▶ _Problem details_: Each entry is to be retyped exactly as it appears. Leave the images out.

▶ _Object change descriptions_:

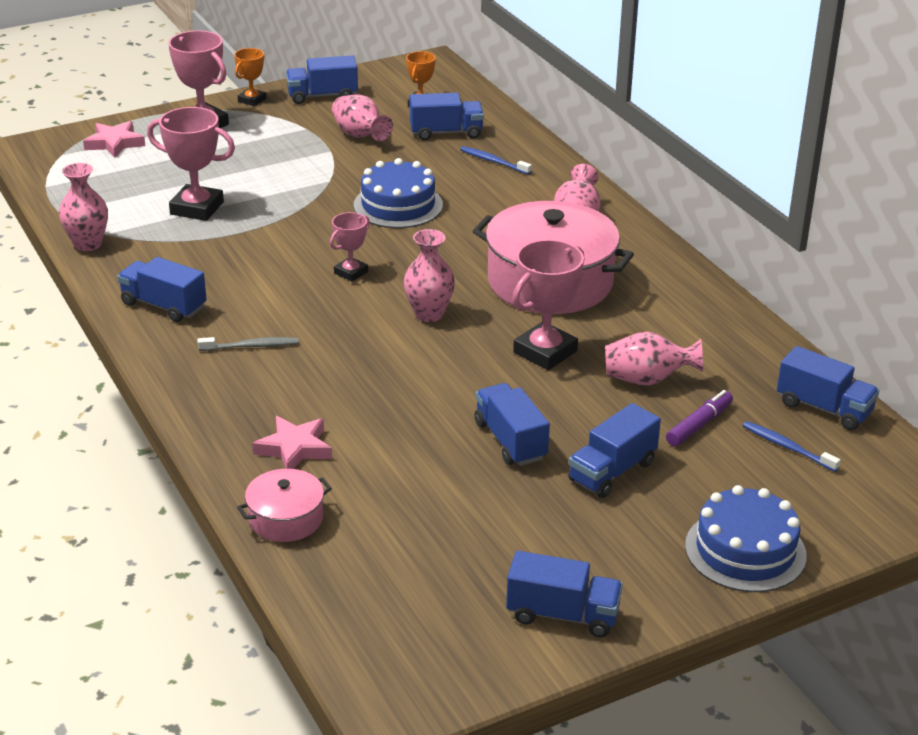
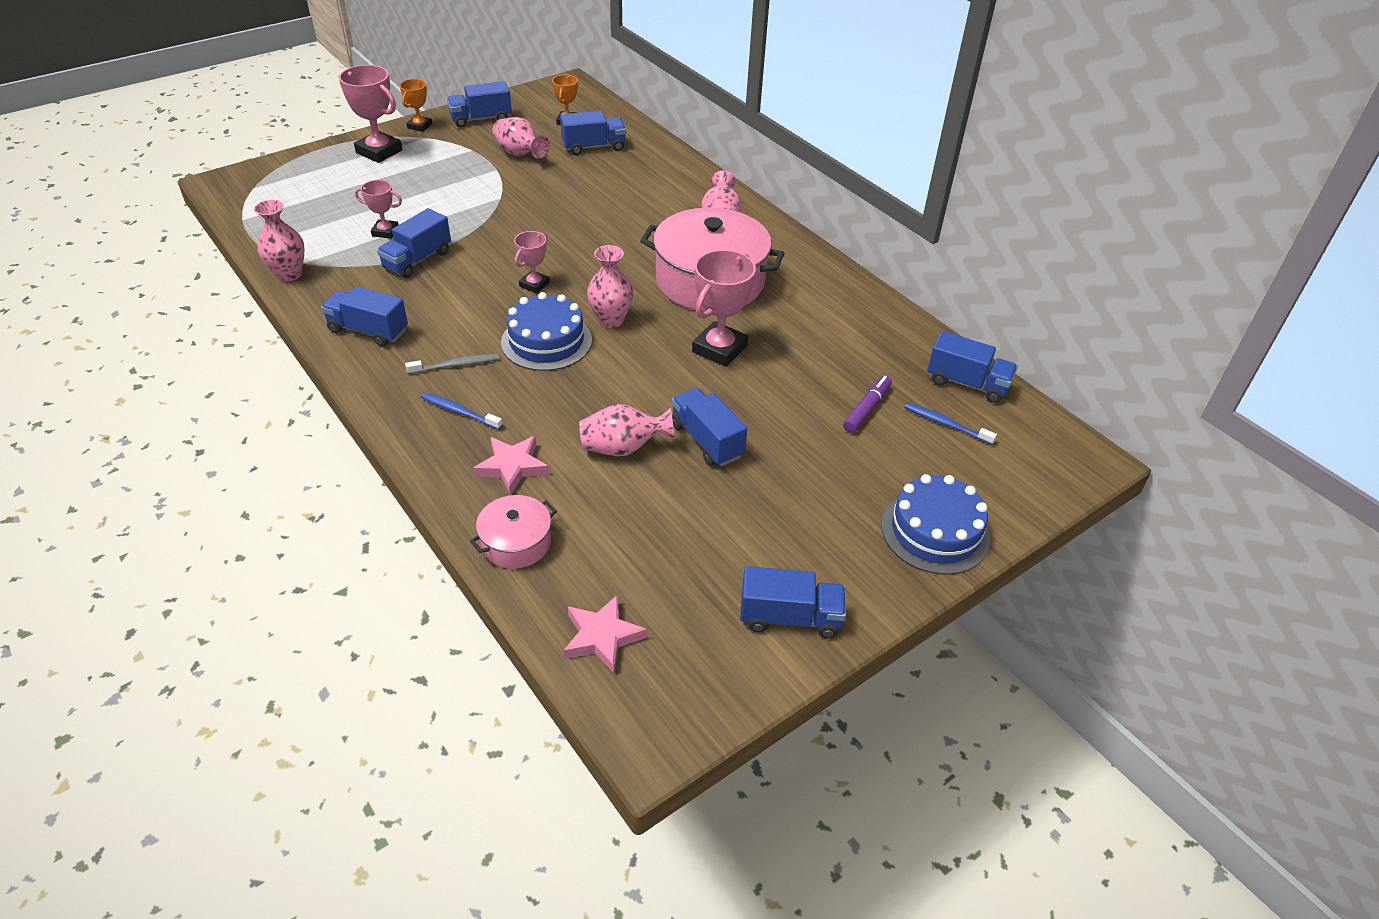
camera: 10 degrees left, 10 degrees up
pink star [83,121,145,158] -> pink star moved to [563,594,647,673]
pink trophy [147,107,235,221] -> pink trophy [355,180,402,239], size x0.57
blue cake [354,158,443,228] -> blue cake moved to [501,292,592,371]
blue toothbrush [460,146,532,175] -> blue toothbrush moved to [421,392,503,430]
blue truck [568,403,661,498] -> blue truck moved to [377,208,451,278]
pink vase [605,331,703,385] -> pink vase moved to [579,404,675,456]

▶ _Exercise result_:
camera: 10 degrees left, 10 degrees up
pink star [83,121,145,158] -> pink star moved to [563,594,647,673]
pink trophy [147,107,235,221] -> pink trophy [355,180,402,239], size x0.57
blue cake [354,158,443,228] -> blue cake moved to [501,292,592,371]
blue toothbrush [460,146,532,175] -> blue toothbrush moved to [421,392,503,430]
blue truck [568,403,661,498] -> blue truck moved to [377,208,451,278]
pink vase [605,331,703,385] -> pink vase moved to [579,404,675,456]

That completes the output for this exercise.